Instructions to follow:
I'd like the data below restated word for word, with the pictures left out.

Stored data:
»»

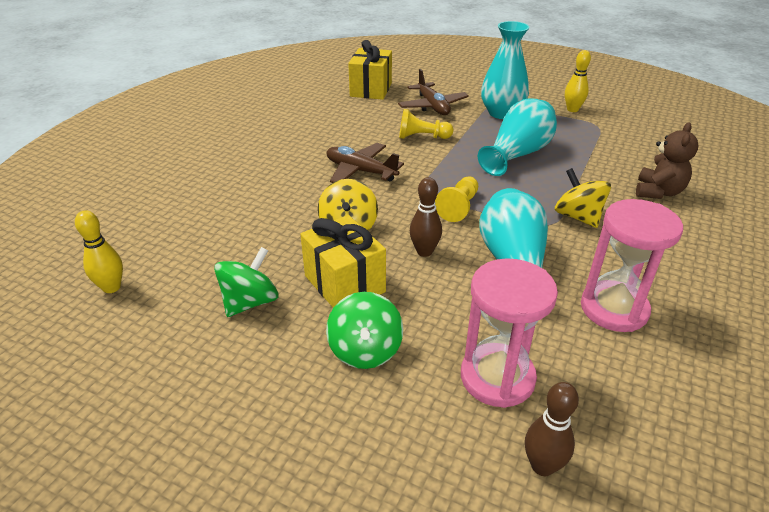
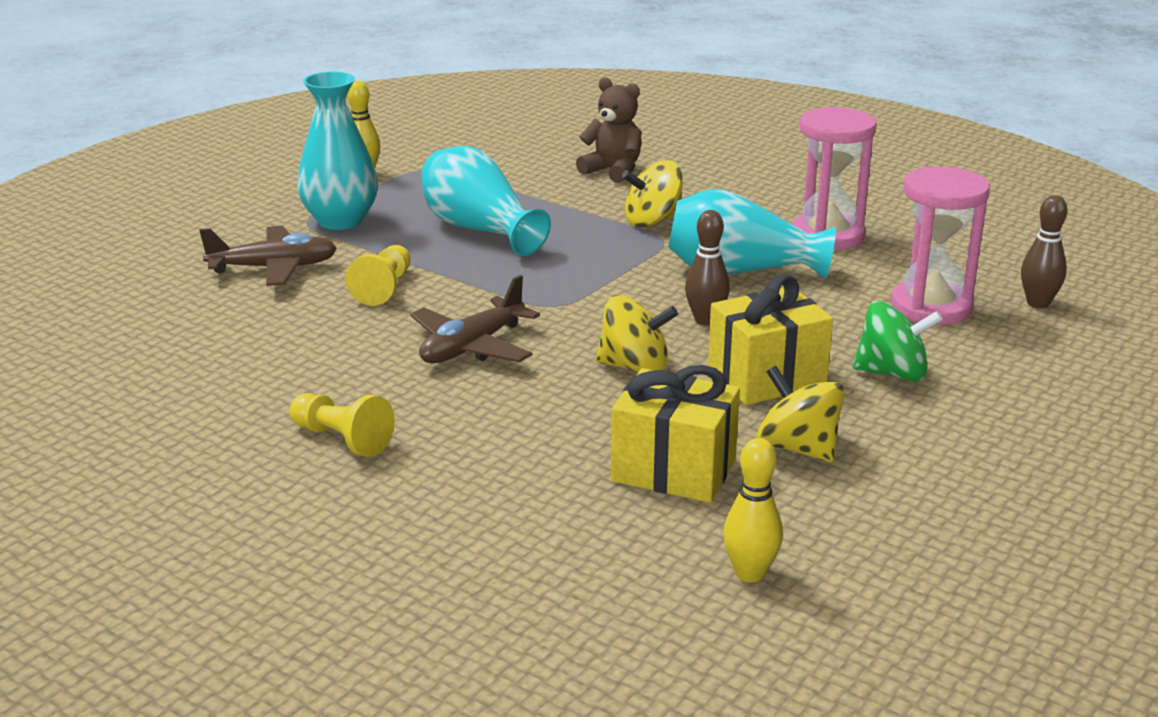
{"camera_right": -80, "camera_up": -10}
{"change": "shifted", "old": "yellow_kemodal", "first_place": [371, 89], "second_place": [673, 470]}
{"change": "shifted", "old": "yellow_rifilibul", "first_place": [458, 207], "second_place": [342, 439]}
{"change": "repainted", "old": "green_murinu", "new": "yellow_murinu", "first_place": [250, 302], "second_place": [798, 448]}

««

Result of this task:
{"camera_right": -80, "camera_up": -10}
{"change": "shifted", "old": "yellow_kemodal", "first_place": [371, 89], "second_place": [673, 470]}
{"change": "shifted", "old": "yellow_rifilibul", "first_place": [458, 207], "second_place": [342, 439]}
{"change": "repainted", "old": "green_murinu", "new": "yellow_murinu", "first_place": [250, 302], "second_place": [798, 448]}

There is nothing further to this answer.